> **REQUIREMENT**
Find the line containing "camera: 35 degrees right, 10 degrees down" in the records below. Copy exactly that line and each one after it, ending at the line containing "(565, 139) = (695, 244): pink bucket -> none", and nothing more.

GIVEN DATA below:

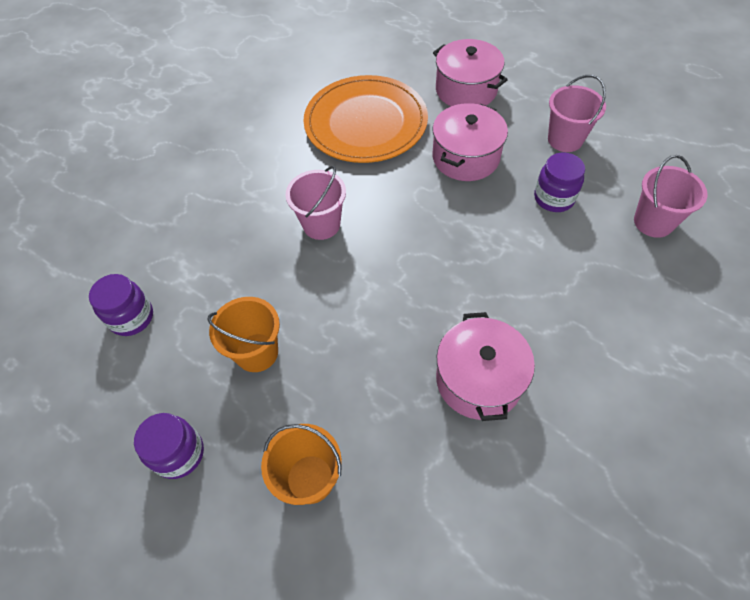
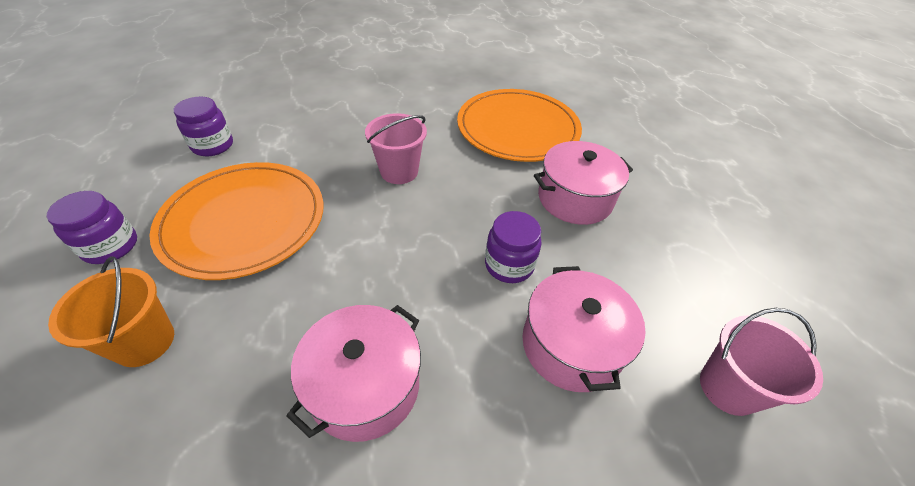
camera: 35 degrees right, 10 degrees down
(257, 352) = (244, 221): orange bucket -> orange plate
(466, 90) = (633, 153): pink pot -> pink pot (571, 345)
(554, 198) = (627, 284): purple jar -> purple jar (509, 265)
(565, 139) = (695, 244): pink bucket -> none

End of GIVEN DATA.
GIVEN DATA below:

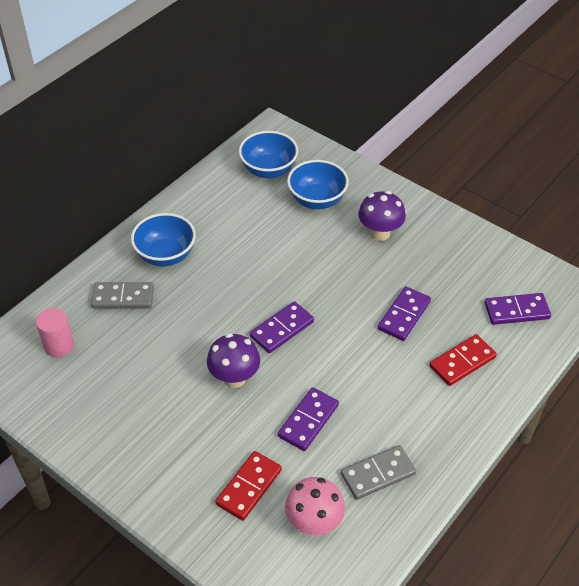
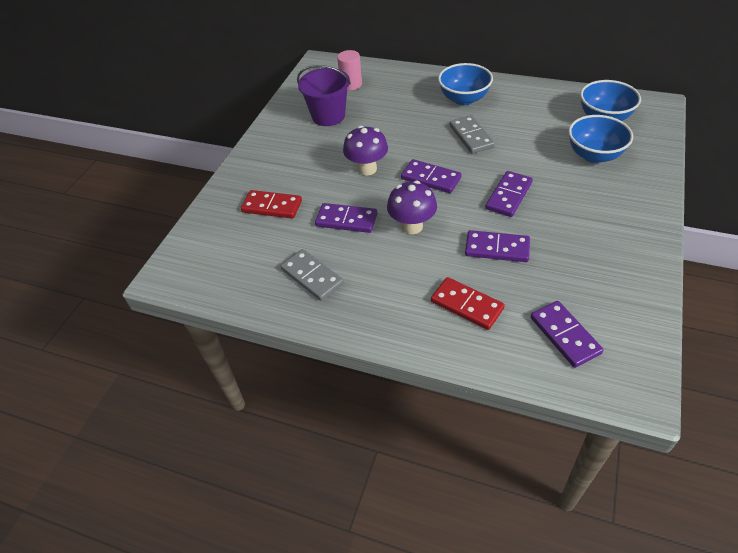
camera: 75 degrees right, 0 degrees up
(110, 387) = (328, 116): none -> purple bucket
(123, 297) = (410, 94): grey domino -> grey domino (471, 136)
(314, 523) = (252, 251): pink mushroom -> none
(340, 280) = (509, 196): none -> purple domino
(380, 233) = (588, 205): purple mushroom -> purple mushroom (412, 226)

End of GIVEN DATA.

> **FINAL ANSWER**
camera: 35 degrees right, 10 degrees down
(257, 352) = (244, 221): orange bucket -> orange plate
(466, 90) = (633, 153): pink pot -> pink pot (571, 345)
(554, 198) = (627, 284): purple jar -> purple jar (509, 265)
(565, 139) = (695, 244): pink bucket -> none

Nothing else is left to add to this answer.